* **Task description**
List, from the lines below, each one with "marker" in it.

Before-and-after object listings
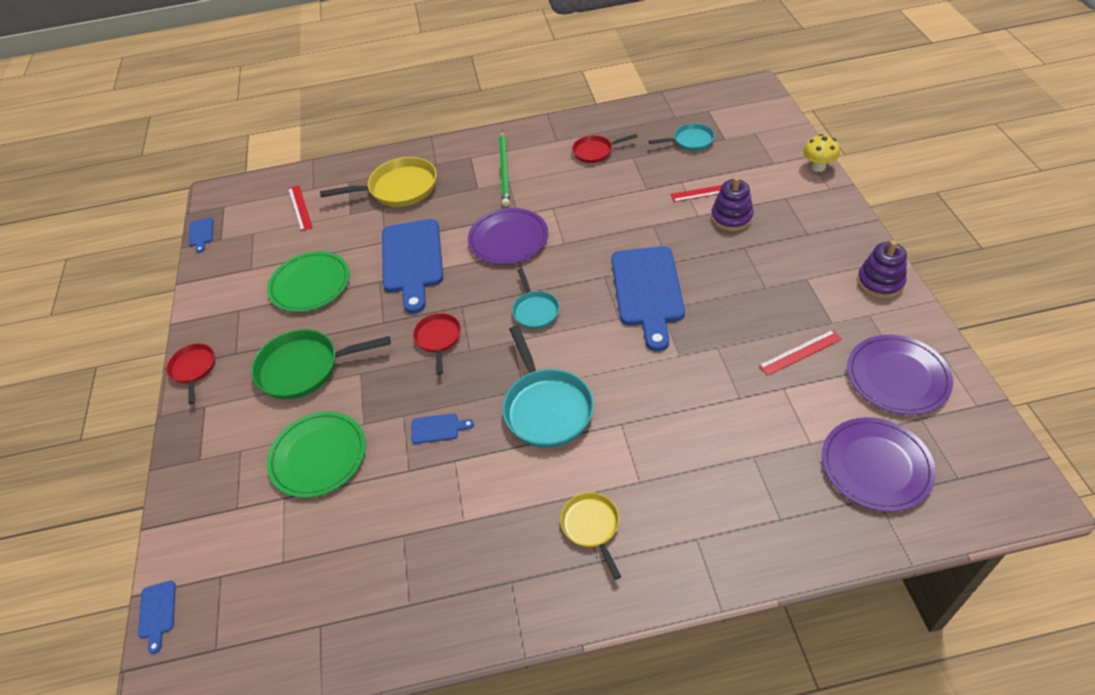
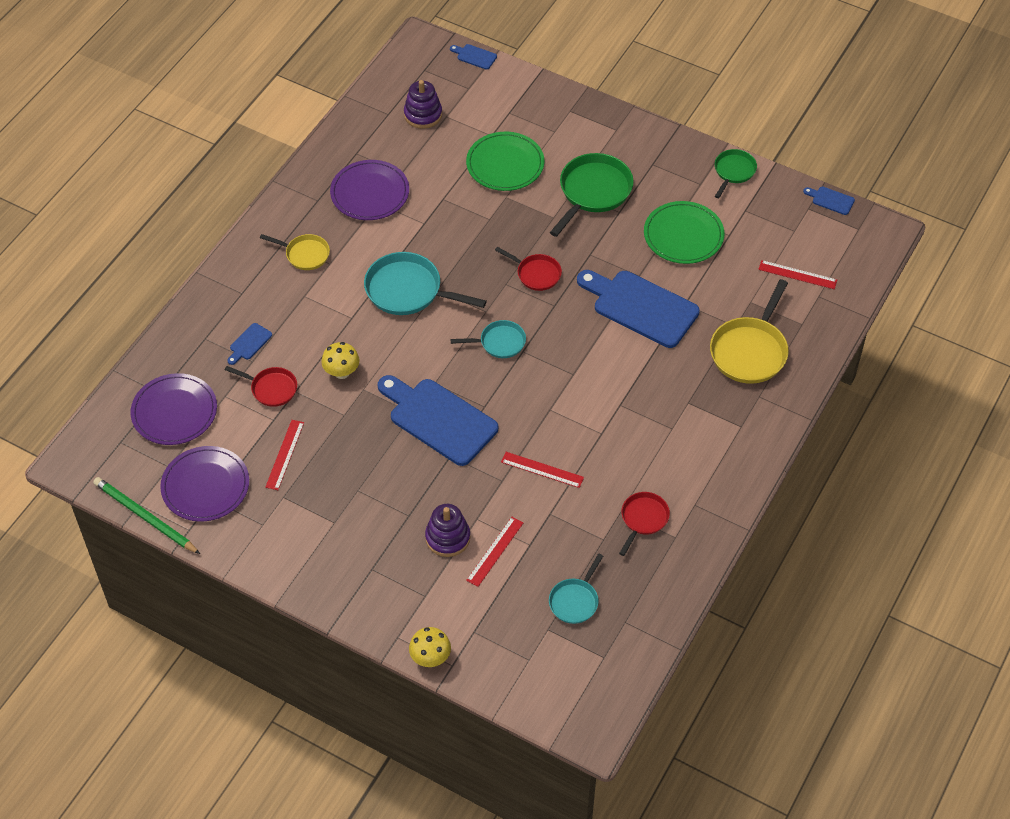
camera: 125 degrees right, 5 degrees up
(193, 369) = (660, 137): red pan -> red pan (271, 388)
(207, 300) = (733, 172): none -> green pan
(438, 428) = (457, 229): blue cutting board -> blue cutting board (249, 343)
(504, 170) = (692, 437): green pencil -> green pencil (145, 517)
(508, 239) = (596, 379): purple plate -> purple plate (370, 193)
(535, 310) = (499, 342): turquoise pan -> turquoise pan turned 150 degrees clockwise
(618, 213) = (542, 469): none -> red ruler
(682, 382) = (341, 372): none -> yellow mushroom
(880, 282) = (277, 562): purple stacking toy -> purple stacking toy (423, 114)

--

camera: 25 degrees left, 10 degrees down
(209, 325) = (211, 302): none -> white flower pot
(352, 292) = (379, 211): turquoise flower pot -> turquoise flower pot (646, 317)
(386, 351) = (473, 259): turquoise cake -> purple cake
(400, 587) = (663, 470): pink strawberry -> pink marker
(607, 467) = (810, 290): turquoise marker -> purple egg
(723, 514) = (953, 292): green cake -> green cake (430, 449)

* **Task answer**
(400, 587) = (663, 470): pink strawberry -> pink marker
(607, 467) = (810, 290): turquoise marker -> purple egg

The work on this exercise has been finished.